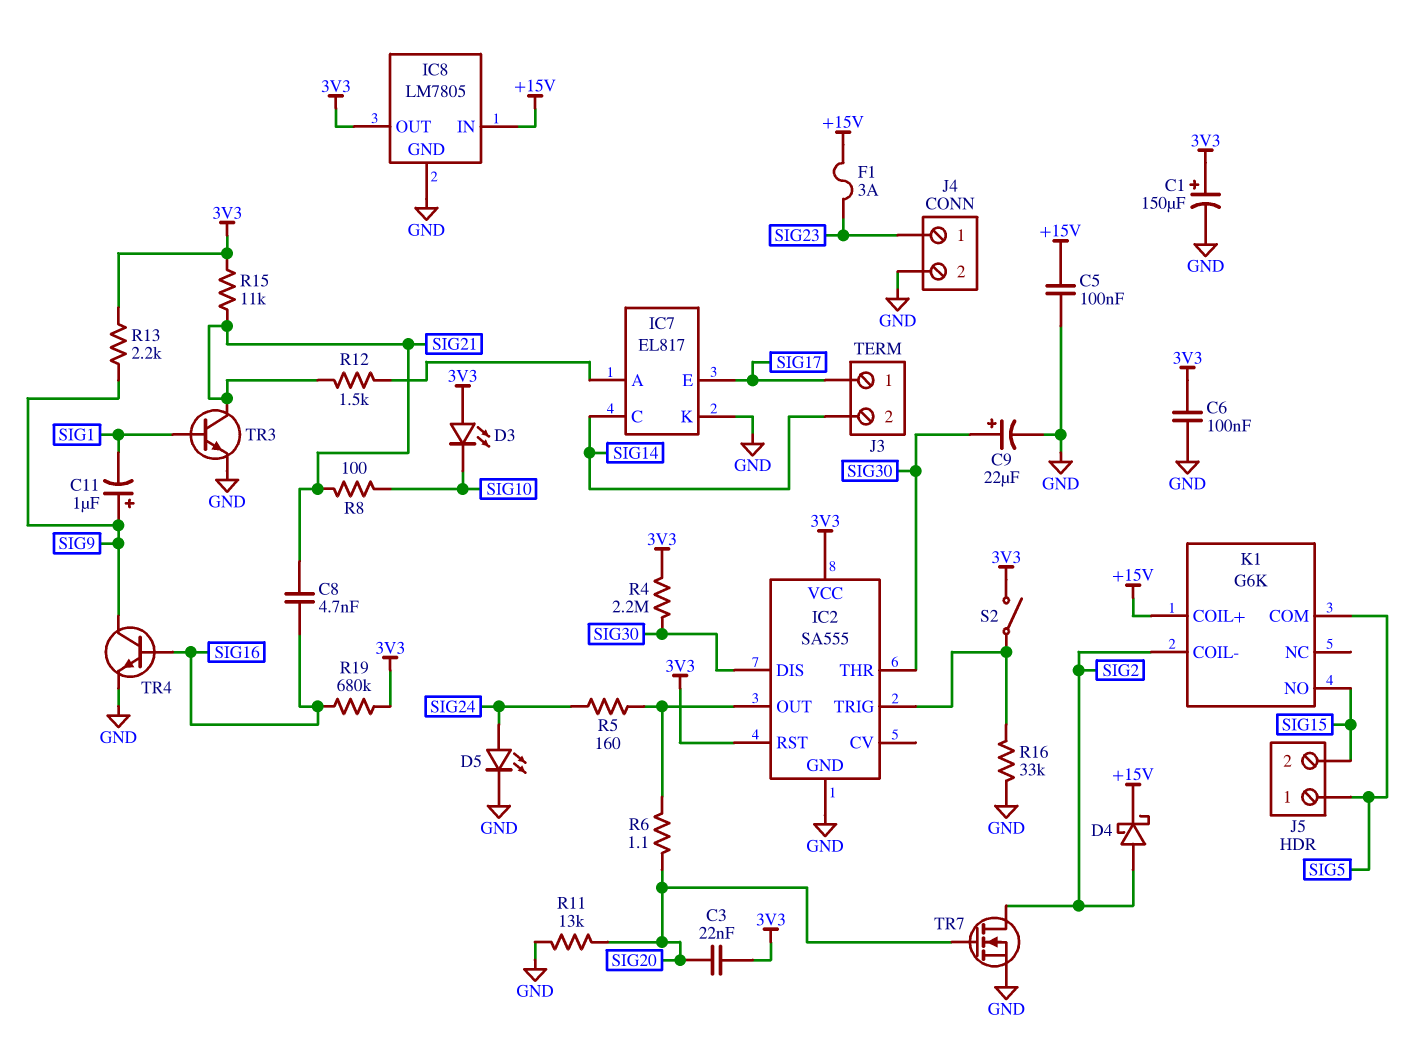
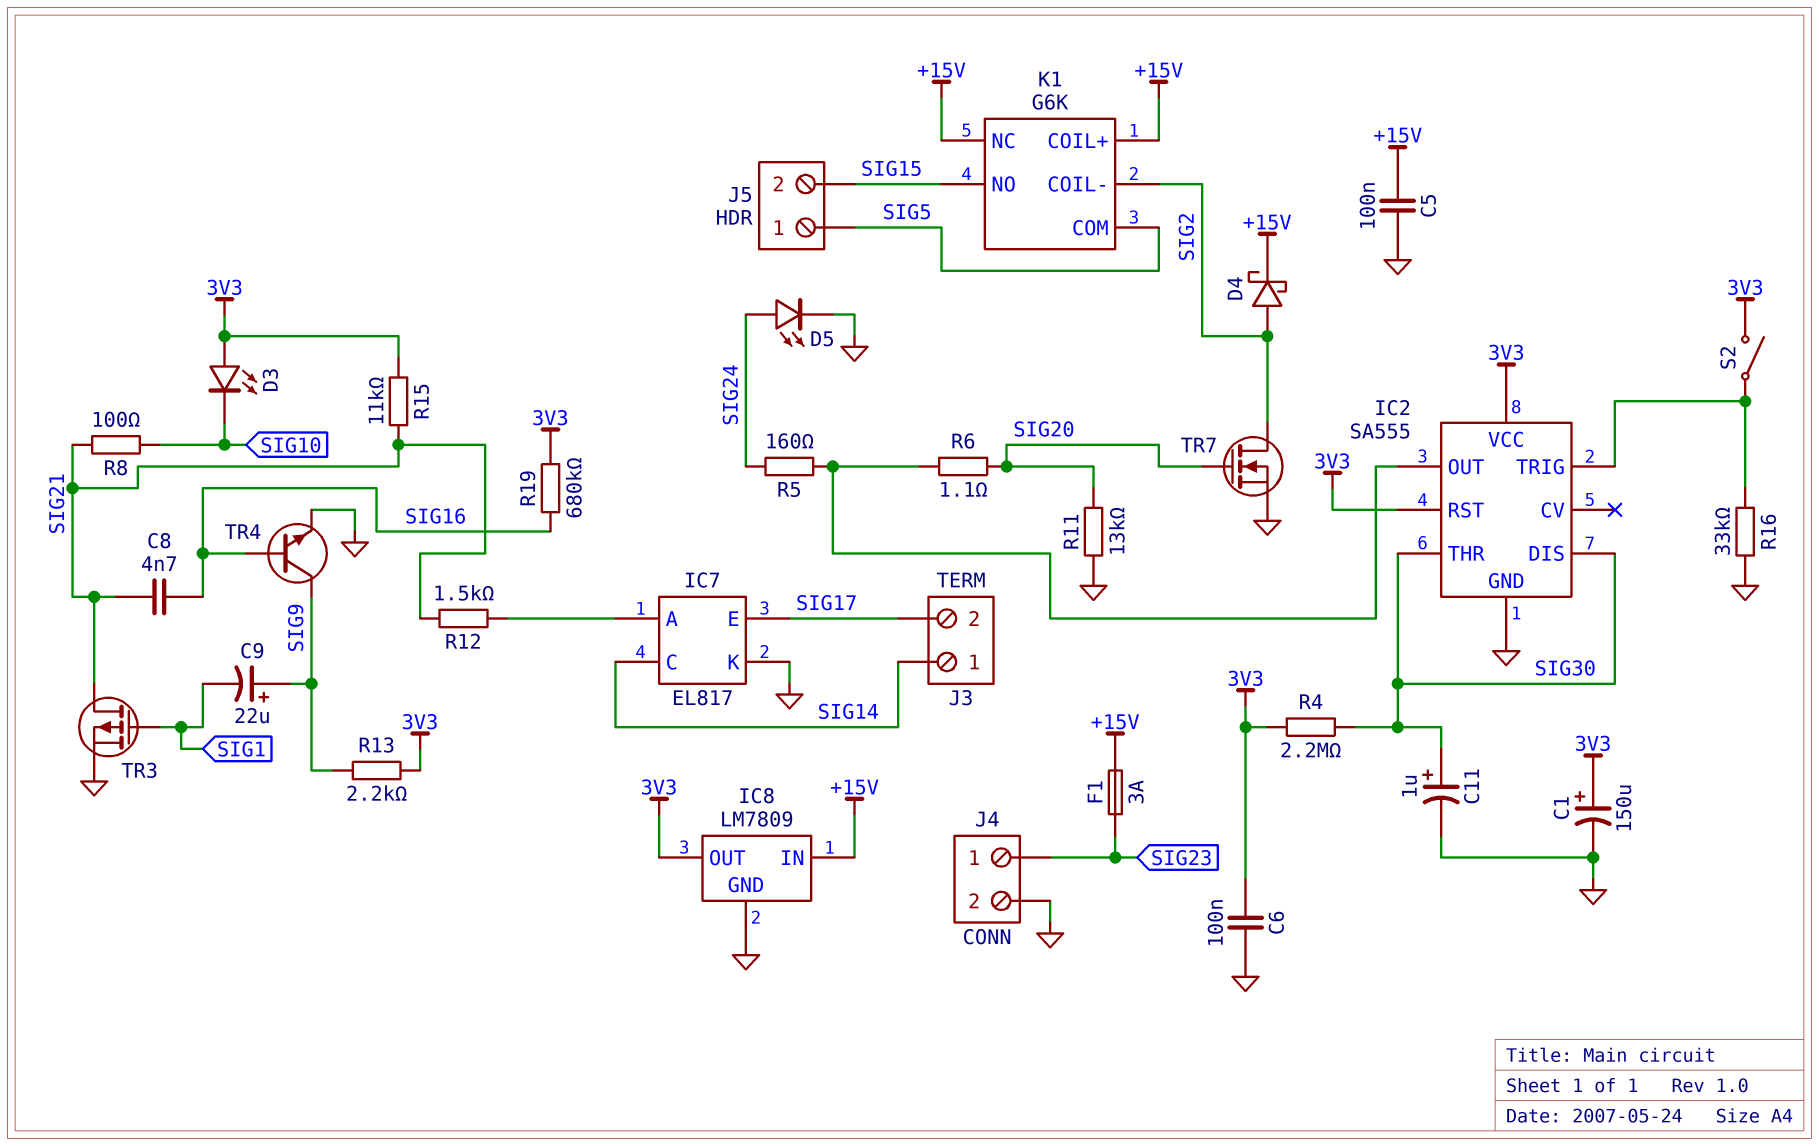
C3: 22nF (3V3, SIG20) -> none
C9: 22uF (plus SIG30, minus GND) -> 22uF (plus SIG9, minus SIG1)
C11: 1uF (plus SIG9, minus SIG1) -> 1uF (plus SIG30, minus GND)
IC8: LM7805 -> LM7809
J3 pin 1: SIG17 -> SIG14
J3 pin 2: SIG14 -> SIG17
K1 pin NC: none -> +15V
TR3: NPN (B SIG1, C SIG21, E GND) -> PMOS (G SIG1, D SIG21, S GND)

---

Write out only those lines that fall between the one containing "J3 pin 2: SIG14 -> SIG17" and the end of the entries, the first and last included, exactly as they read.

YOUR RESPONSE ::
J3 pin 2: SIG14 -> SIG17
K1 pin NC: none -> +15V
TR3: NPN (B SIG1, C SIG21, E GND) -> PMOS (G SIG1, D SIG21, S GND)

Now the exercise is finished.